AVAILABLE DATA: Begin
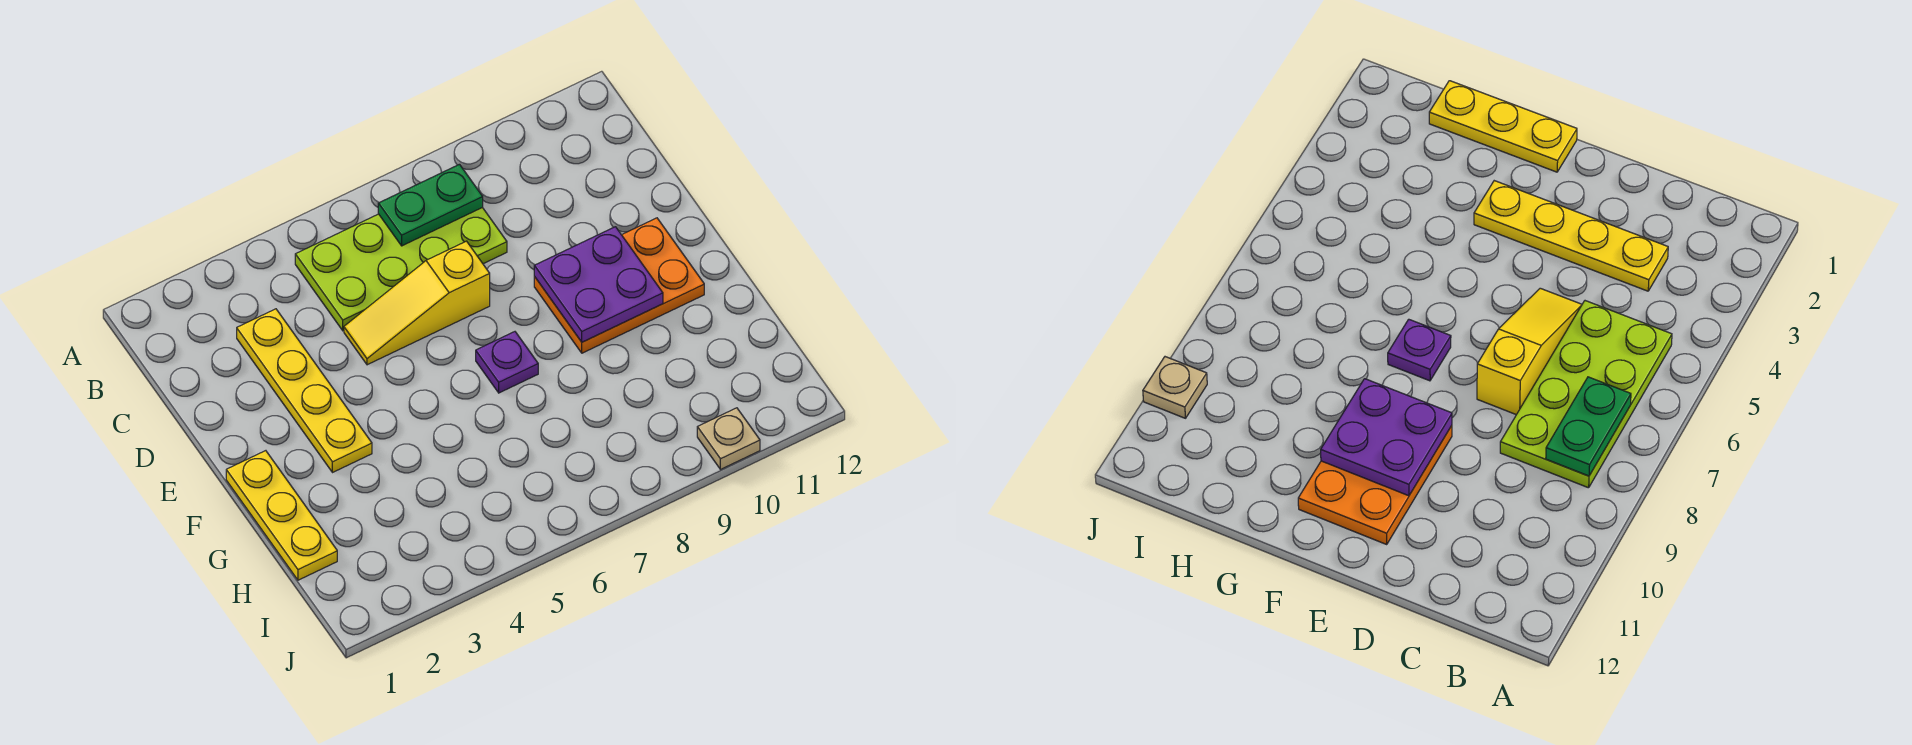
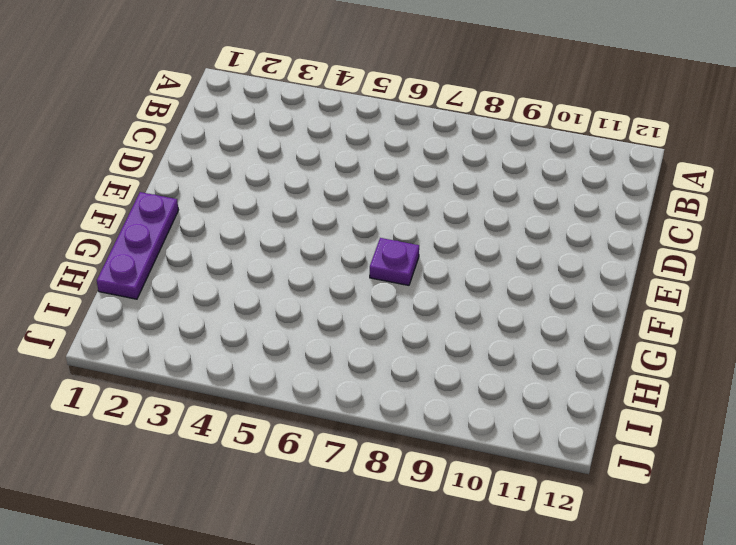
purple plate F1:H1 level 1 -> yellow plate F1:H1 level 1
none -> lime plate B5:C8 level 1
none -> yellow plate C3:F3 level 1

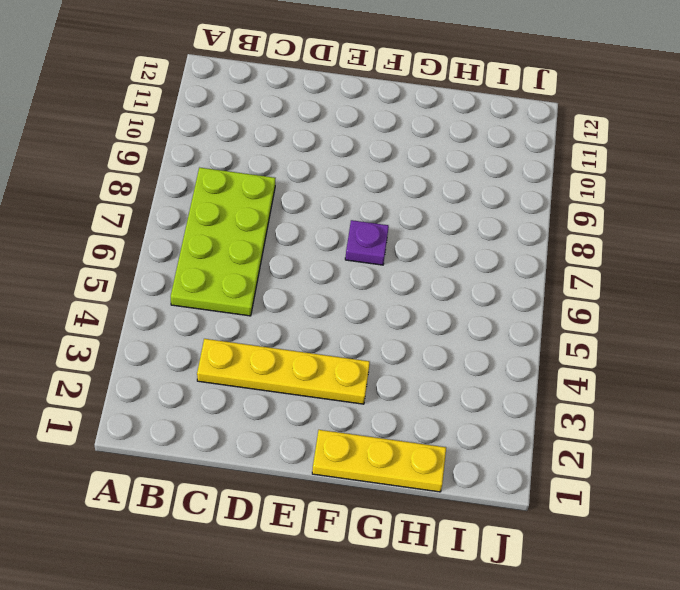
none -> yellow slope D5:D7 level 1 top 7
none -> orange plate E9:F11 level 1

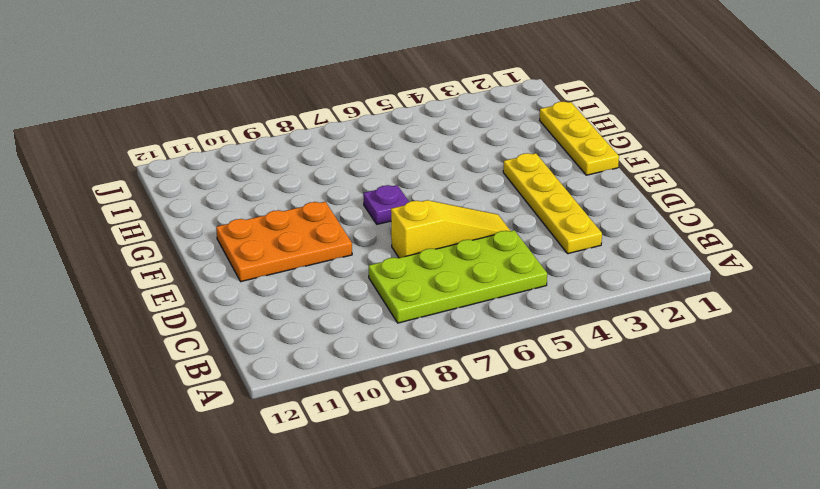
none -> tan plate J10 level 1
none -> green plate B7:B8 level 2

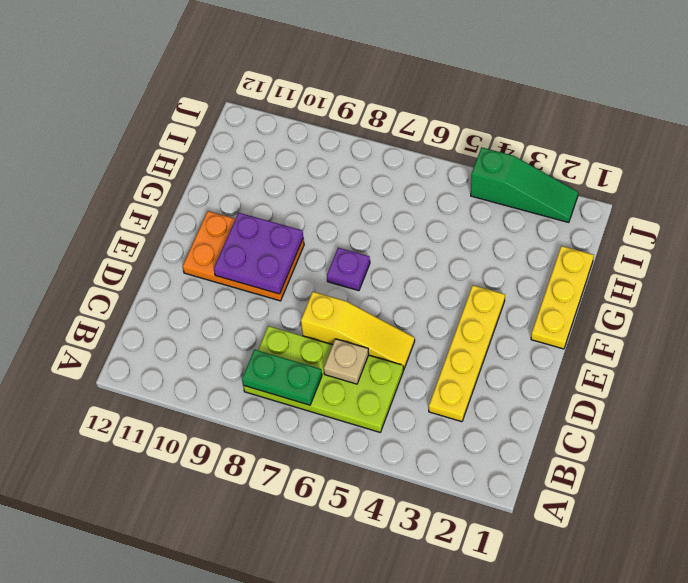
tan plate C6 level 2 -> tan plate J10 level 1
green slope J2:J4 level 1 top 4 -> none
AVAILABLE DATA: End
EXERCISE OBJECTIVE ->
Repeat precisely the lines of the data starting at the one containing "tan plate C6 level 2 -> tan plate J10 level 1", last line included.

TASK RESULT ->
tan plate C6 level 2 -> tan plate J10 level 1
green slope J2:J4 level 1 top 4 -> none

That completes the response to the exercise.